• **Task details**
The records below hold a stretch from the line with "green square: rotated 10 degrees clockwise" through the line with "purple circle: moved 3 px up"; return exactly those lines, ends included, and nothing more.

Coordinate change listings

━━━━━━

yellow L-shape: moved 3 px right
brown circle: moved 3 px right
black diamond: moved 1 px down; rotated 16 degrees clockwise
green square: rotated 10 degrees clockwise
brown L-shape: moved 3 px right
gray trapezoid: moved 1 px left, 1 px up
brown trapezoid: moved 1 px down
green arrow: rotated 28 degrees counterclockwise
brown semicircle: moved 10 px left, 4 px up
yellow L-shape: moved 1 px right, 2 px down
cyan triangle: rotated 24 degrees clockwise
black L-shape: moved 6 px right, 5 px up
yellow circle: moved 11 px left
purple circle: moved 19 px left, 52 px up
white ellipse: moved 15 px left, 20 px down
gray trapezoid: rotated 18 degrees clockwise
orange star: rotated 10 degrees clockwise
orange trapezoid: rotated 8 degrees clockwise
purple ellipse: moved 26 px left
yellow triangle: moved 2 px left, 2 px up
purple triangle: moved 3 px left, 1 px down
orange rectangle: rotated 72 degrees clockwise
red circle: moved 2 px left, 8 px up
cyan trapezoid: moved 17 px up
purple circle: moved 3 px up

━━━━━━

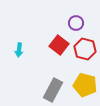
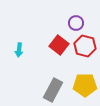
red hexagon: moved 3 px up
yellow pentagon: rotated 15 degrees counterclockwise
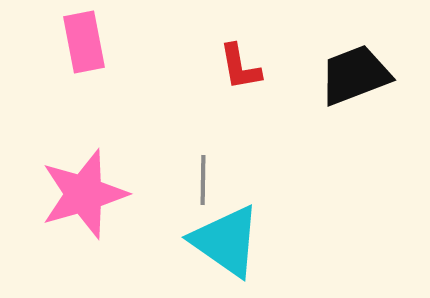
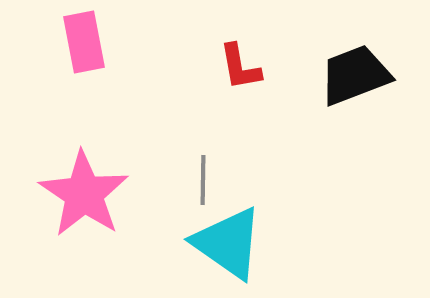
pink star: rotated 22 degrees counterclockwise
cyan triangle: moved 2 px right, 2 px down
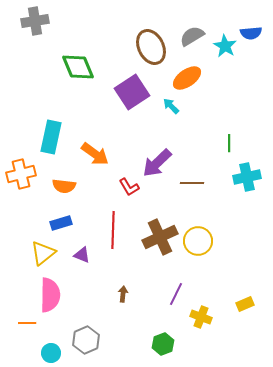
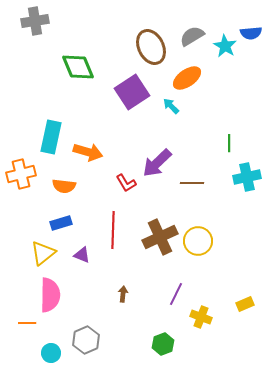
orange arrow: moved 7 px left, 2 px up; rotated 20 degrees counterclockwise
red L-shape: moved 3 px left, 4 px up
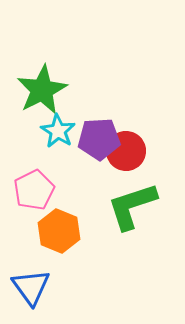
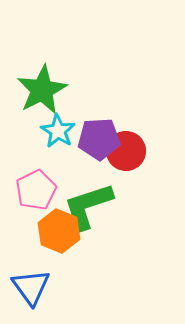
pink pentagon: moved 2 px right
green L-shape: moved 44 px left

━━━━━━

• **Solution to the problem**
green square: rotated 10 degrees clockwise
brown L-shape: moved 3 px right
gray trapezoid: moved 1 px left, 1 px up
brown trapezoid: moved 1 px down
green arrow: rotated 28 degrees counterclockwise
brown semicircle: moved 10 px left, 4 px up
yellow L-shape: moved 1 px right, 2 px down
cyan triangle: rotated 24 degrees clockwise
black L-shape: moved 6 px right, 5 px up
yellow circle: moved 11 px left
purple circle: moved 19 px left, 52 px up
white ellipse: moved 15 px left, 20 px down
gray trapezoid: rotated 18 degrees clockwise
orange star: rotated 10 degrees clockwise
orange trapezoid: rotated 8 degrees clockwise
purple ellipse: moved 26 px left
yellow triangle: moved 2 px left, 2 px up
purple triangle: moved 3 px left, 1 px down
orange rectangle: rotated 72 degrees clockwise
red circle: moved 2 px left, 8 px up
cyan trapezoid: moved 17 px up
purple circle: moved 3 px up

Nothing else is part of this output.